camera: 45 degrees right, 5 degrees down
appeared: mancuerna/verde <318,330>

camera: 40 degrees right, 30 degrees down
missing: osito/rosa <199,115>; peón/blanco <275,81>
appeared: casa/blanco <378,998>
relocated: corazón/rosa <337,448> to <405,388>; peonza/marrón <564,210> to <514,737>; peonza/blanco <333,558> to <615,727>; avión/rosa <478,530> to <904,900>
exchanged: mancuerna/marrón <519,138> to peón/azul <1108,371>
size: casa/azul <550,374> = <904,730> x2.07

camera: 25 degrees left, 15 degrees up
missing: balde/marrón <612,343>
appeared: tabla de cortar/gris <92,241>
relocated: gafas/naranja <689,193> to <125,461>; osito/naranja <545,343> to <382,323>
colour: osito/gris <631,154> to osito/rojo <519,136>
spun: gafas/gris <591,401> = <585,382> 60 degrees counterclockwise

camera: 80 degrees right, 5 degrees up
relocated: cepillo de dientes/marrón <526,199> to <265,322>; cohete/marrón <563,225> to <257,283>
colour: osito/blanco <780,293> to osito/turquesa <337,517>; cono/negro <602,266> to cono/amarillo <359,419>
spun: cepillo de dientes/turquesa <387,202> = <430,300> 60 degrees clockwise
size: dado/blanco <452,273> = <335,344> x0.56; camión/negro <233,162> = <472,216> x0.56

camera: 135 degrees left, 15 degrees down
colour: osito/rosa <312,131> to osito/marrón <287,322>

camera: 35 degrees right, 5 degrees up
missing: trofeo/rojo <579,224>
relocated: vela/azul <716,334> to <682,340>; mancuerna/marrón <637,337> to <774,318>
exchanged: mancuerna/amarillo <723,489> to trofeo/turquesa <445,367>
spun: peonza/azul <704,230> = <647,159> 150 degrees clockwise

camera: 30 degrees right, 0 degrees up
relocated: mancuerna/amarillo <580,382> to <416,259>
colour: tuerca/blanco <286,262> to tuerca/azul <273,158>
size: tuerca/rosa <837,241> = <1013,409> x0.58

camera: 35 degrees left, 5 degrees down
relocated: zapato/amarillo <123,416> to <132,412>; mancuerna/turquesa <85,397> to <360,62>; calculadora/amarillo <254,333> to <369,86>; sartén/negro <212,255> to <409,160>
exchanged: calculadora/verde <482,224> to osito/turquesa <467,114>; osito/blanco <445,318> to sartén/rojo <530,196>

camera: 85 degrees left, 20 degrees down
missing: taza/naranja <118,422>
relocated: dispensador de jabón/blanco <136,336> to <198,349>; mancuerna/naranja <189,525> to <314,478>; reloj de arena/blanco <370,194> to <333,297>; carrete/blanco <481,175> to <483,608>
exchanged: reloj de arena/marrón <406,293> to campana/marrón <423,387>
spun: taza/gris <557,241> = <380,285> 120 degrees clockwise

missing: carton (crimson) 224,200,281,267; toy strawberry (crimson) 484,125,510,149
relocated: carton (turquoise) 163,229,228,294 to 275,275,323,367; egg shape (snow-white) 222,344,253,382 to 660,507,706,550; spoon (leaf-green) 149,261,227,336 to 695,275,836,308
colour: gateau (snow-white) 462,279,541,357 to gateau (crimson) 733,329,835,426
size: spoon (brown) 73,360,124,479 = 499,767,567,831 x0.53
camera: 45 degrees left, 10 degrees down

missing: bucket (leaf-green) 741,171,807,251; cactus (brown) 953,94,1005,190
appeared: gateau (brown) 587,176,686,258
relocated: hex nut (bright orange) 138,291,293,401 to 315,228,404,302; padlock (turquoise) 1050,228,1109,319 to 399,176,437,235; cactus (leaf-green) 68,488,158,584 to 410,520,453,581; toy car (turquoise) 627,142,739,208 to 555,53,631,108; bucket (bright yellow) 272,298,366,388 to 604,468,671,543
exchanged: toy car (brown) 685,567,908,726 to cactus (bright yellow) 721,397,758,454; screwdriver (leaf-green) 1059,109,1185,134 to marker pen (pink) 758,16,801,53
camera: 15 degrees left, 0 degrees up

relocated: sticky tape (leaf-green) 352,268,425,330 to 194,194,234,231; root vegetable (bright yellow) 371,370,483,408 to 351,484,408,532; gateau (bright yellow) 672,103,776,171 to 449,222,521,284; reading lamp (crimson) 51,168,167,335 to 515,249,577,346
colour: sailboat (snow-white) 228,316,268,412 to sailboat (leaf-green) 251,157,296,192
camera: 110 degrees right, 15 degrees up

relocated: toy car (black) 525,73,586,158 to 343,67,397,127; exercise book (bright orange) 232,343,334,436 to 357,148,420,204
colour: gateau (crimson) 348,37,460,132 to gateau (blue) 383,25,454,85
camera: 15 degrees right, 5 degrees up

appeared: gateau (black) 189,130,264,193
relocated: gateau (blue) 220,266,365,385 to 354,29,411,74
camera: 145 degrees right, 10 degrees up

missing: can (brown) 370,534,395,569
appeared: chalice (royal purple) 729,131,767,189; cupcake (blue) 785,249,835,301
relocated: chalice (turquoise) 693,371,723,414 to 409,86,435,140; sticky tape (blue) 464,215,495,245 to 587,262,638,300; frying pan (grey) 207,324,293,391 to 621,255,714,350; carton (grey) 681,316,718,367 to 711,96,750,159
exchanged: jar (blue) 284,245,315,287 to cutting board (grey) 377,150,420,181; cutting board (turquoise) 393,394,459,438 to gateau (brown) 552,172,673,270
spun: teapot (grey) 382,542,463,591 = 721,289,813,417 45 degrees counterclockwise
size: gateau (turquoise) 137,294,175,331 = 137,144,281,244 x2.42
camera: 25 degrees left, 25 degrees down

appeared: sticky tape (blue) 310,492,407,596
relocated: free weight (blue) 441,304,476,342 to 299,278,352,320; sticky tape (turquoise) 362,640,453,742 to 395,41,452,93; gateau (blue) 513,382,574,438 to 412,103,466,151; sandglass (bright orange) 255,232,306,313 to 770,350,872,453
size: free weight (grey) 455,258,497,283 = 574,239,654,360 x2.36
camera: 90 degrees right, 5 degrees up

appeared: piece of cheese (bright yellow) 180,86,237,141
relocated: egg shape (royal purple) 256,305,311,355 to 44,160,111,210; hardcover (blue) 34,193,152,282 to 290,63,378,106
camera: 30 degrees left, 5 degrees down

= = =

## YOUR OBJECTIVE
Starting with the first line of the records above, give back each line exactly until the line with "relocated: vela/azul <716,334>" has been given as well.

## RESPONSE TO THIS EXERCISE
camera: 45 degrees right, 5 degrees down
appeared: mancuerna/verde <318,330>

camera: 40 degrees right, 30 degrees down
missing: osito/rosa <199,115>; peón/blanco <275,81>
appeared: casa/blanco <378,998>
relocated: corazón/rosa <337,448> to <405,388>; peonza/marrón <564,210> to <514,737>; peonza/blanco <333,558> to <615,727>; avión/rosa <478,530> to <904,900>
exchanged: mancuerna/marrón <519,138> to peón/azul <1108,371>
size: casa/azul <550,374> = <904,730> x2.07

camera: 25 degrees left, 15 degrees up
missing: balde/marrón <612,343>
appeared: tabla de cortar/gris <92,241>
relocated: gafas/naranja <689,193> to <125,461>; osito/naranja <545,343> to <382,323>
colour: osito/gris <631,154> to osito/rojo <519,136>
spun: gafas/gris <591,401> = <585,382> 60 degrees counterclockwise

camera: 80 degrees right, 5 degrees up
relocated: cepillo de dientes/marrón <526,199> to <265,322>; cohete/marrón <563,225> to <257,283>
colour: osito/blanco <780,293> to osito/turquesa <337,517>; cono/negro <602,266> to cono/amarillo <359,419>
spun: cepillo de dientes/turquesa <387,202> = <430,300> 60 degrees clockwise
size: dado/blanco <452,273> = <335,344> x0.56; camión/negro <233,162> = <472,216> x0.56

camera: 135 degrees left, 15 degrees down
colour: osito/rosa <312,131> to osito/marrón <287,322>

camera: 35 degrees right, 5 degrees up
missing: trofeo/rojo <579,224>
relocated: vela/azul <716,334> to <682,340>; mancuerna/marrón <637,337> to <774,318>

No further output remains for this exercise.